BEGIN Provided entries

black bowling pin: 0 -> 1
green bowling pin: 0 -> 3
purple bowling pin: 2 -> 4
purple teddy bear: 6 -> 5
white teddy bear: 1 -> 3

END Provided entries
BEGIN Provided entries

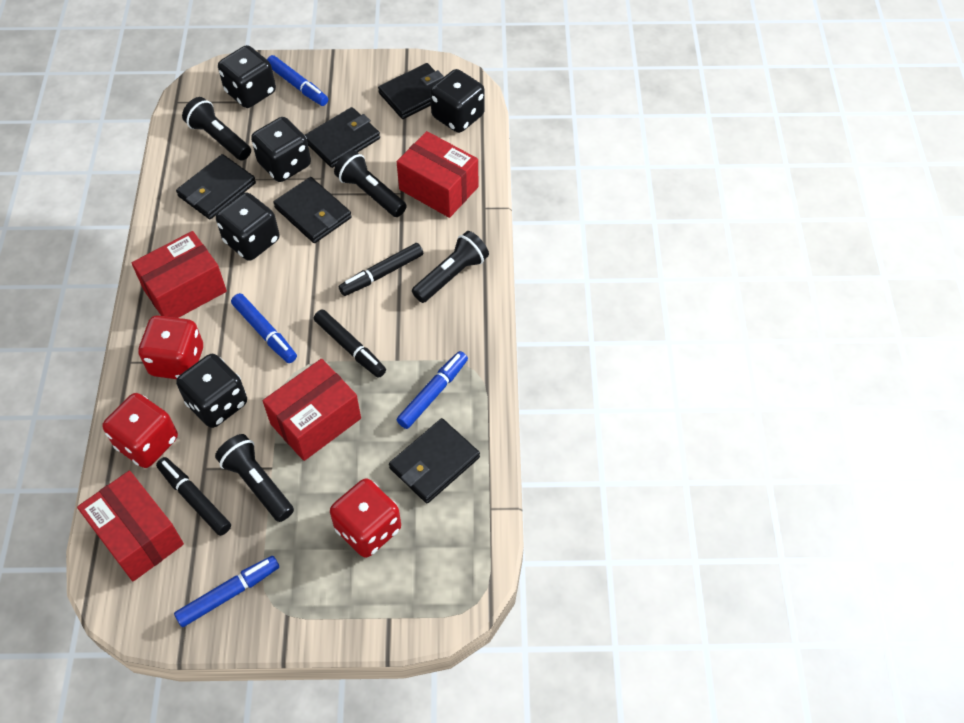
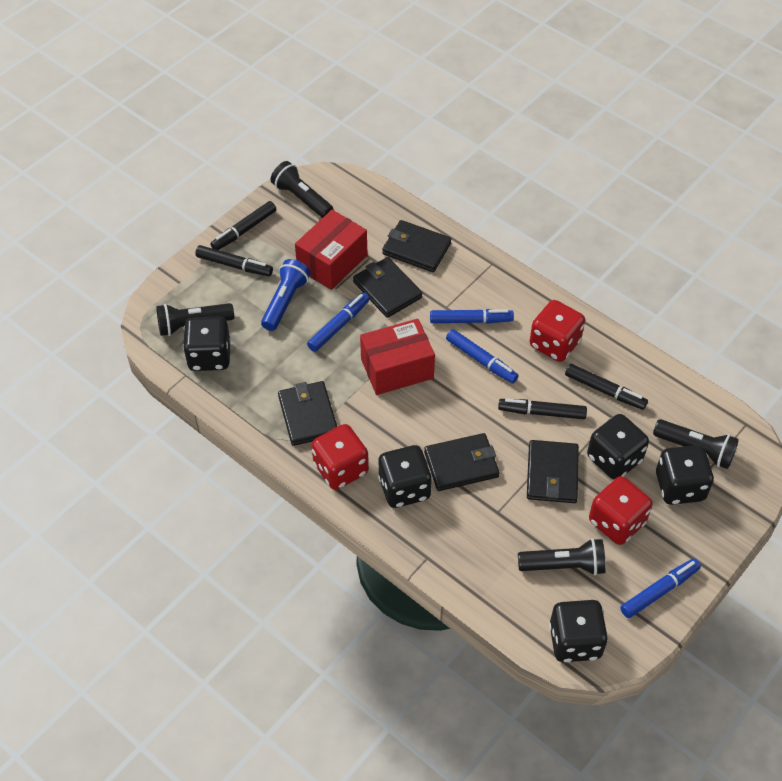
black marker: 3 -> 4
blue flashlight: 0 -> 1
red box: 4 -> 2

END Provided entries

» Work instruction: Count how many lines above hold the word "black", then reply with that number alone.

» Final answer: 2